Work required: Each line from the top of the listing down to and including the line with "- change: resized" must be duplicated exactly; pictures are to be skipped.
Input data Block Start
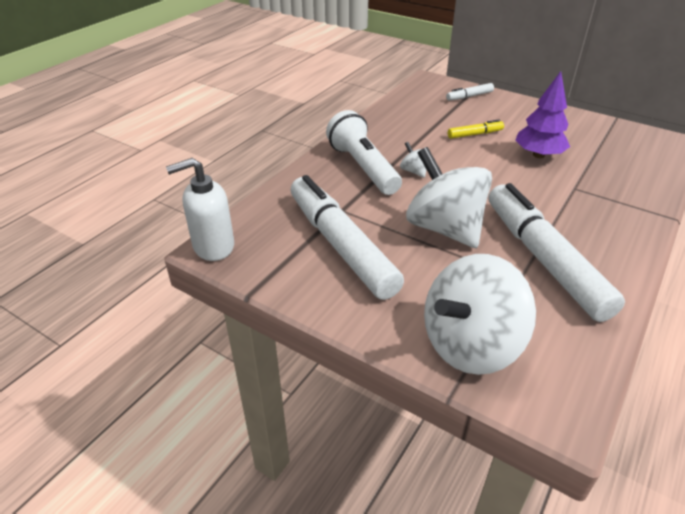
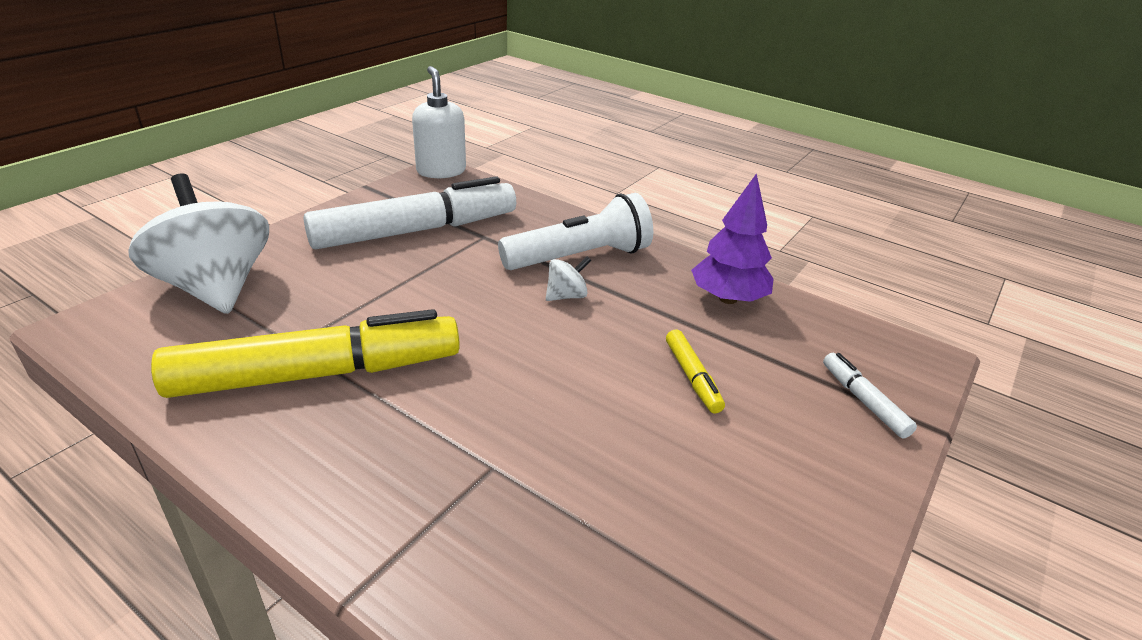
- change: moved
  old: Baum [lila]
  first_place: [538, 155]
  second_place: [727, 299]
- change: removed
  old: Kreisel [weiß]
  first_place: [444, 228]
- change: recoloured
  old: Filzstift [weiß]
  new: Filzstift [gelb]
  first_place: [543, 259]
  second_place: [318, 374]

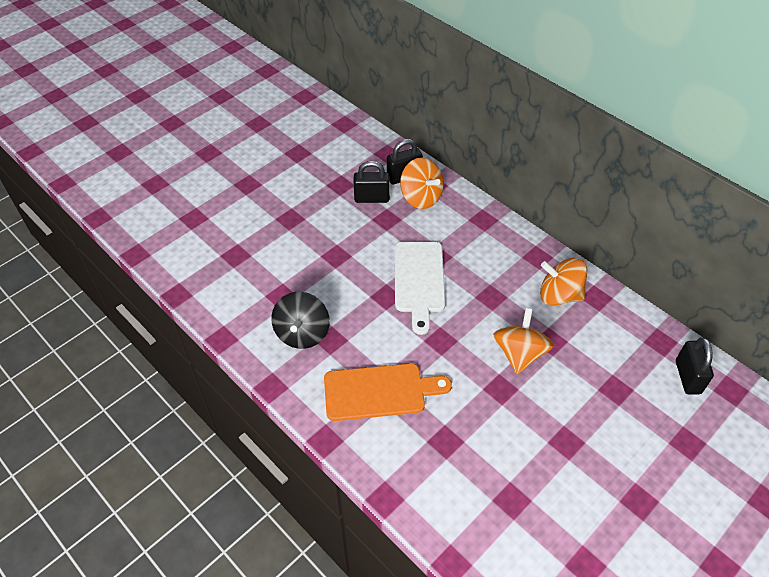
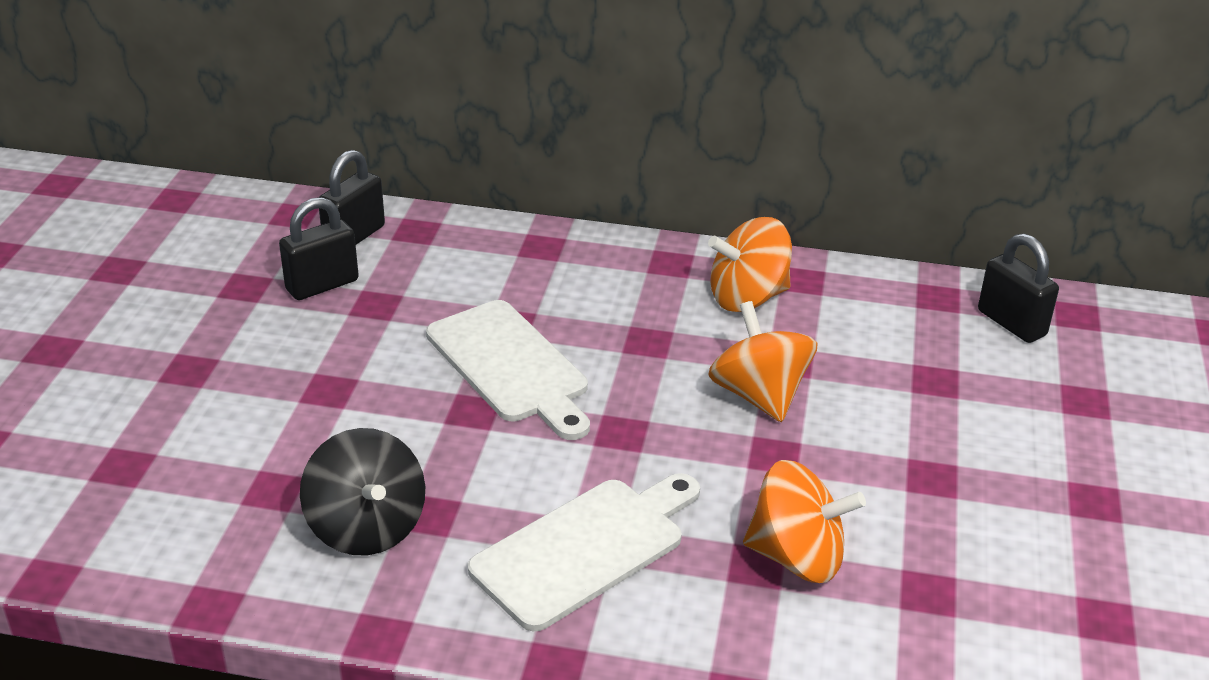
- change: moved
  old: Kreisel [orange]
  first_place: [421, 197]
  second_place: [797, 557]
- change: recoloured
  old: Schneidebrett [orange]
  new: Schneidebrett [weiß]
  first_place: [380, 392]
  second_place: [585, 548]

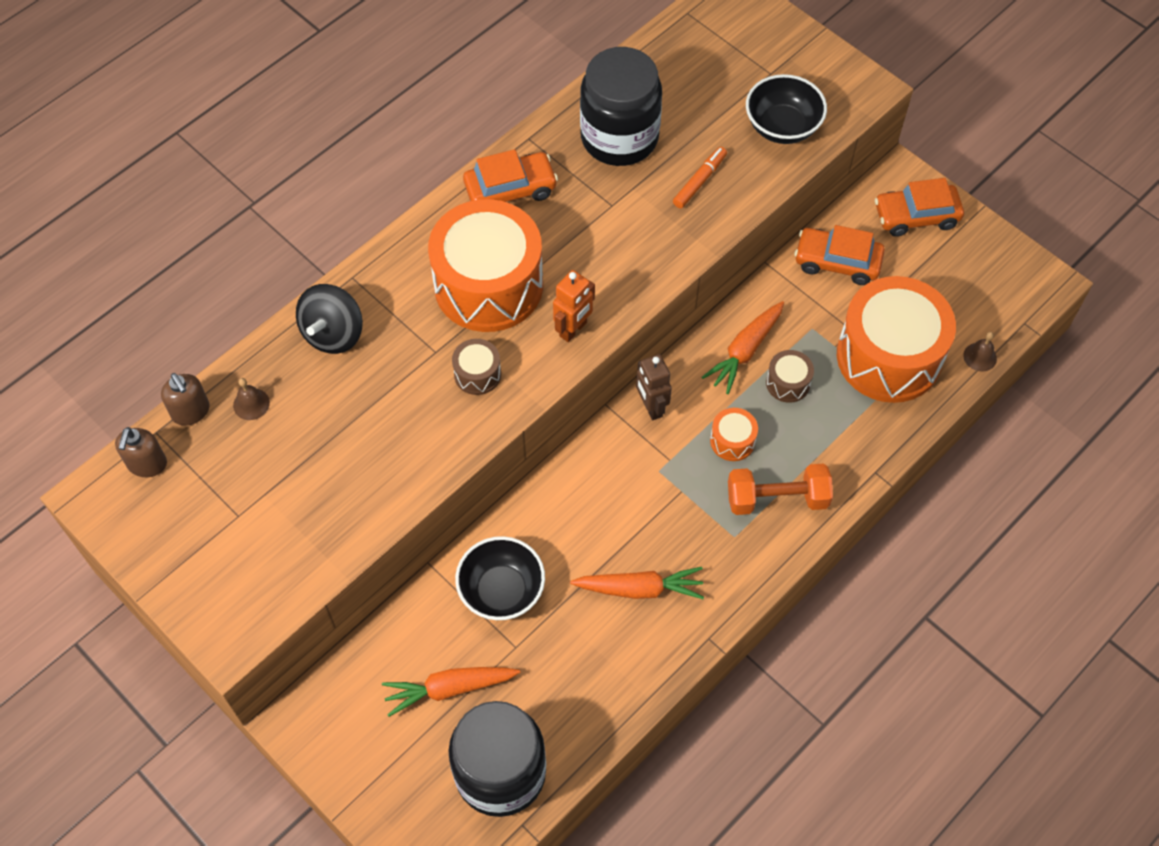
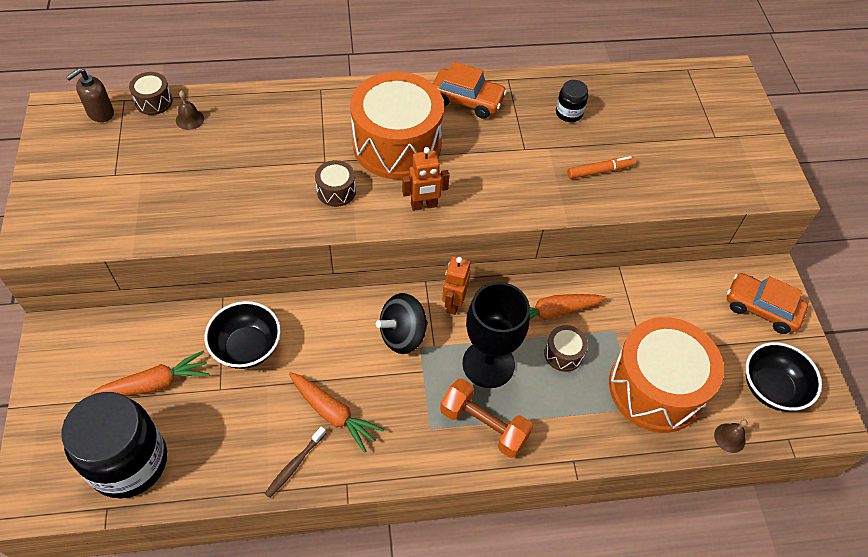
- change: resized
  old: Einmachglas [schwarz]
  first_place: [619, 137]
  second_place: [569, 113]
  factor: 0.43
- change: moved
  old: Schüssel [schwarz]
  first_place: [782, 127]
  second_place: [771, 388]
- change: removed
  old: Auto [orange]
  first_place: [837, 262]
- change: moved
  old: Kreisel [schwarz]
  first_place: [333, 334]
  second_place: [402, 335]
- change: recoloured
  old: Roboter [braun]
  new: Roboter [orange]
  first_place: [651, 407]
  second_place: [453, 303]
- change: replaced
  old: Seifenspender [braun]
  new: Trommel [braun]
  first_place: [191, 412]
  second_place: [154, 101]
- change: replaced
  old: Trommel [orange]
  new: Kelch [schwarz]
  first_place: [732, 441]
  second_place: [488, 364]
- change: turned
  old: Karotte [orange]
  first_place: [450, 689]
  second_place: [155, 383]
  degrees: 135
- change: added
  new: Zahnbürste [braun]
  second_place: [295, 465]

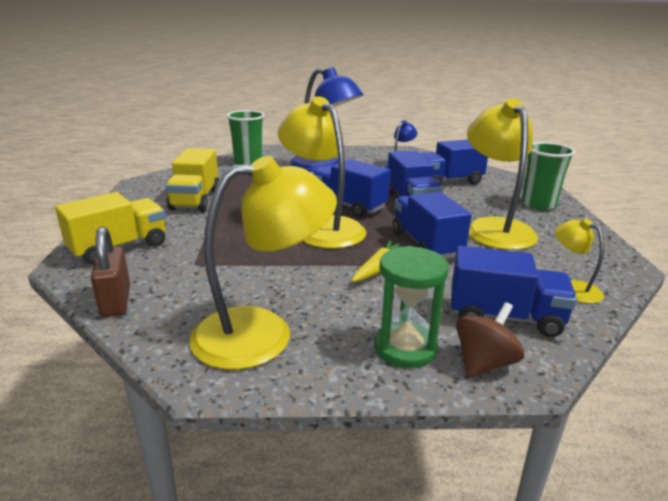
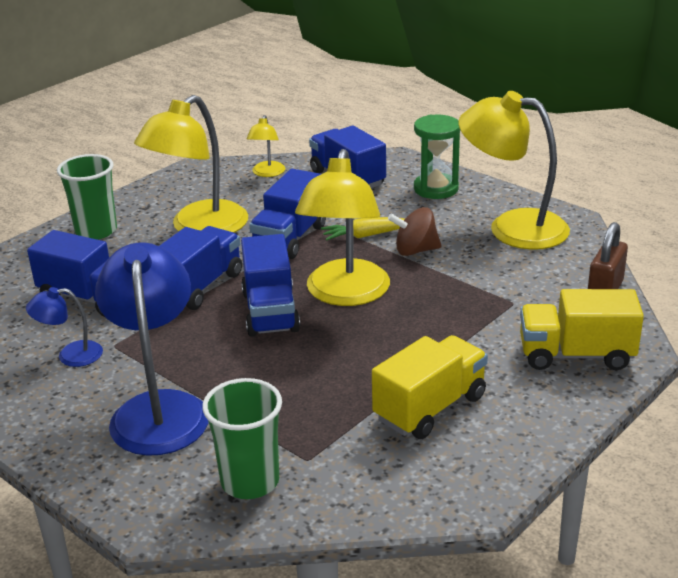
- change: moved
  old: Kreisel [braun]
  first_place: [484, 363]
  second_place: [415, 250]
Input data Block End
Task answer:
- change: moved
  old: Baum [lila]
  first_place: [538, 155]
  second_place: [727, 299]
- change: removed
  old: Kreisel [weiß]
  first_place: [444, 228]
- change: recoloured
  old: Filzstift [weiß]
  new: Filzstift [gelb]
  first_place: [543, 259]
  second_place: [318, 374]

- change: moved
  old: Kreisel [orange]
  first_place: [421, 197]
  second_place: [797, 557]
- change: recoloured
  old: Schneidebrett [orange]
  new: Schneidebrett [weiß]
  first_place: [380, 392]
  second_place: [585, 548]

- change: resized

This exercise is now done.